*Problem requirements*. Whenever a picture appears in the data, skip it and write out all other material exactly.

*Recorded data*.
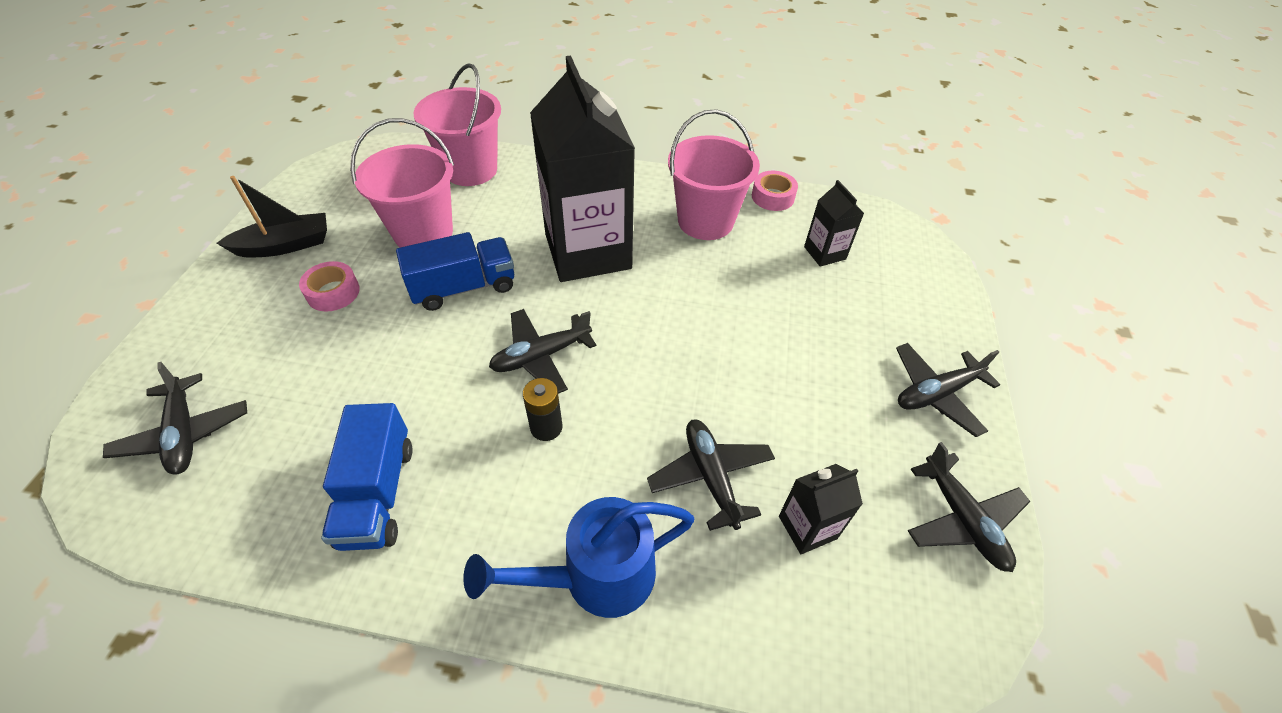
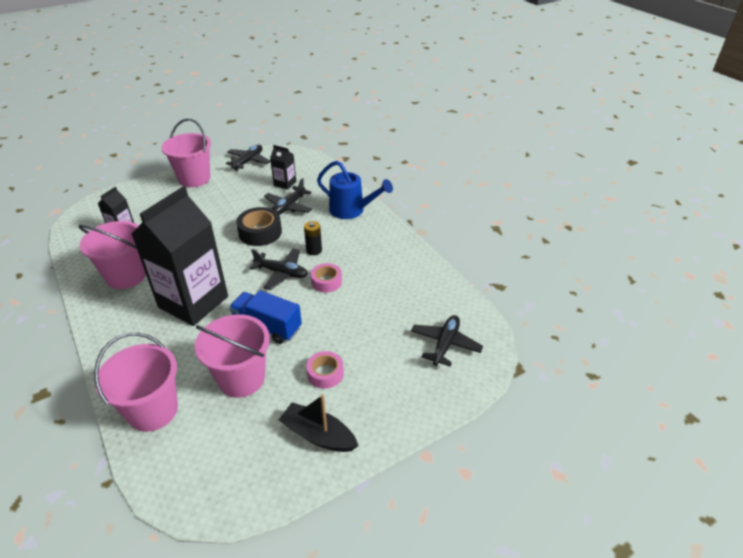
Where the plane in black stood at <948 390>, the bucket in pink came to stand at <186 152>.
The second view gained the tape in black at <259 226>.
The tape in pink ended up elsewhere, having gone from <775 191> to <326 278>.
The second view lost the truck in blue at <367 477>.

*Solution to this problem*.
Where the plane in black stood at <948 390>, the bucket in pink came to stand at <186 152>.
The second view gained the tape in black at <259 226>.
The tape in pink ended up elsewhere, having gone from <775 191> to <326 278>.
The second view lost the truck in blue at <367 477>.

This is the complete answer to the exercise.